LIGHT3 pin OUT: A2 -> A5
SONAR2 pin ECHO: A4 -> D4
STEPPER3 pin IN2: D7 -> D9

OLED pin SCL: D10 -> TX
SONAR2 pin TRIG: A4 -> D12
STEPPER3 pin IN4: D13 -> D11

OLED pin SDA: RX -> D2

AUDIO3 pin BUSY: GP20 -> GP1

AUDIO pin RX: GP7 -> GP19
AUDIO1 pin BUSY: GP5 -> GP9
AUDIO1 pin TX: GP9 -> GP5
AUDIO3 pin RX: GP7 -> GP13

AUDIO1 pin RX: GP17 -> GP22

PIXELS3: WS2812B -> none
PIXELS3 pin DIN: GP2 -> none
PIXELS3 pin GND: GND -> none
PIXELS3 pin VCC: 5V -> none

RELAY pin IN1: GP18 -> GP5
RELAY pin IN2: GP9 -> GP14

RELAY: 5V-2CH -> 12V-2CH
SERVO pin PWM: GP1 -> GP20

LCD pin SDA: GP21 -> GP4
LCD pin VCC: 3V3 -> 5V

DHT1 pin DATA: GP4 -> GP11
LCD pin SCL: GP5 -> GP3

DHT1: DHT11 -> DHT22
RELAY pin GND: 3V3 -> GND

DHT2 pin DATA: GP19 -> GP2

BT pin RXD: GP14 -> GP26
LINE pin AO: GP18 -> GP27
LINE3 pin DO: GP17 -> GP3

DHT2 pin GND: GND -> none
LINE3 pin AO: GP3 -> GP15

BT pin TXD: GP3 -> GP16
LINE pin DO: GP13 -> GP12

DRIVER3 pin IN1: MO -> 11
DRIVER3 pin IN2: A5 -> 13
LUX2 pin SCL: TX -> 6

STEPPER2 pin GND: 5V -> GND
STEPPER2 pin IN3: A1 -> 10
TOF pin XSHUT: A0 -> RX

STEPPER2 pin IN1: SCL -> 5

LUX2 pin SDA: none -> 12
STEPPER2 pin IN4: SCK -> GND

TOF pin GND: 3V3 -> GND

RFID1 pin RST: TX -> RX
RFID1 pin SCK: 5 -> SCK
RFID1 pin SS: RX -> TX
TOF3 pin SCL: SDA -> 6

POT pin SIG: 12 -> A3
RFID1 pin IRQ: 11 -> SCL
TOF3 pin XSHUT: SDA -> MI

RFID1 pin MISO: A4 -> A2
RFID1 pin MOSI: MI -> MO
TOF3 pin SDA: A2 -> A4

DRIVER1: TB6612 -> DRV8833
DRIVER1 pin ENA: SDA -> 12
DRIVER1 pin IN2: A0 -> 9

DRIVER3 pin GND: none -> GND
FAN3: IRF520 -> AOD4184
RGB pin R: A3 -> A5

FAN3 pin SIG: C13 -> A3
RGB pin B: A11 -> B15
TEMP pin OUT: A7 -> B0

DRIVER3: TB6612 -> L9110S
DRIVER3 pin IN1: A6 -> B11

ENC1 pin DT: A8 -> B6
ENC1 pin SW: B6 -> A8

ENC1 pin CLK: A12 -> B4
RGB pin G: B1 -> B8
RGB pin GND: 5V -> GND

● ● ● ● ●

# What to produce
An exact restatement of the data is required.

# Solution to the exercise
LIGHT3 pin OUT: A2 -> A5
SONAR2 pin ECHO: A4 -> D4
STEPPER3 pin IN2: D7 -> D9

OLED pin SCL: D10 -> TX
SONAR2 pin TRIG: A4 -> D12
STEPPER3 pin IN4: D13 -> D11

OLED pin SDA: RX -> D2

AUDIO3 pin BUSY: GP20 -> GP1

AUDIO pin RX: GP7 -> GP19
AUDIO1 pin BUSY: GP5 -> GP9
AUDIO1 pin TX: GP9 -> GP5
AUDIO3 pin RX: GP7 -> GP13

AUDIO1 pin RX: GP17 -> GP22

PIXELS3: WS2812B -> none
PIXELS3 pin DIN: GP2 -> none
PIXELS3 pin GND: GND -> none
PIXELS3 pin VCC: 5V -> none

RELAY pin IN1: GP18 -> GP5
RELAY pin IN2: GP9 -> GP14

RELAY: 5V-2CH -> 12V-2CH
SERVO pin PWM: GP1 -> GP20

LCD pin SDA: GP21 -> GP4
LCD pin VCC: 3V3 -> 5V

DHT1 pin DATA: GP4 -> GP11
LCD pin SCL: GP5 -> GP3

DHT1: DHT11 -> DHT22
RELAY pin GND: 3V3 -> GND

DHT2 pin DATA: GP19 -> GP2

BT pin RXD: GP14 -> GP26
LINE pin AO: GP18 -> GP27
LINE3 pin DO: GP17 -> GP3

DHT2 pin GND: GND -> none
LINE3 pin AO: GP3 -> GP15

BT pin TXD: GP3 -> GP16
LINE pin DO: GP13 -> GP12

DRIVER3 pin IN1: MO -> 11
DRIVER3 pin IN2: A5 -> 13
LUX2 pin SCL: TX -> 6

STEPPER2 pin GND: 5V -> GND
STEPPER2 pin IN3: A1 -> 10
TOF pin XSHUT: A0 -> RX

STEPPER2 pin IN1: SCL -> 5

LUX2 pin SDA: none -> 12
STEPPER2 pin IN4: SCK -> GND

TOF pin GND: 3V3 -> GND

RFID1 pin RST: TX -> RX
RFID1 pin SCK: 5 -> SCK
RFID1 pin SS: RX -> TX
TOF3 pin SCL: SDA -> 6

POT pin SIG: 12 -> A3
RFID1 pin IRQ: 11 -> SCL
TOF3 pin XSHUT: SDA -> MI

RFID1 pin MISO: A4 -> A2
RFID1 pin MOSI: MI -> MO
TOF3 pin SDA: A2 -> A4

DRIVER1: TB6612 -> DRV8833
DRIVER1 pin ENA: SDA -> 12
DRIVER1 pin IN2: A0 -> 9

DRIVER3 pin GND: none -> GND
FAN3: IRF520 -> AOD4184
RGB pin R: A3 -> A5

FAN3 pin SIG: C13 -> A3
RGB pin B: A11 -> B15
TEMP pin OUT: A7 -> B0

DRIVER3: TB6612 -> L9110S
DRIVER3 pin IN1: A6 -> B11

ENC1 pin DT: A8 -> B6
ENC1 pin SW: B6 -> A8

ENC1 pin CLK: A12 -> B4
RGB pin G: B1 -> B8
RGB pin GND: 5V -> GND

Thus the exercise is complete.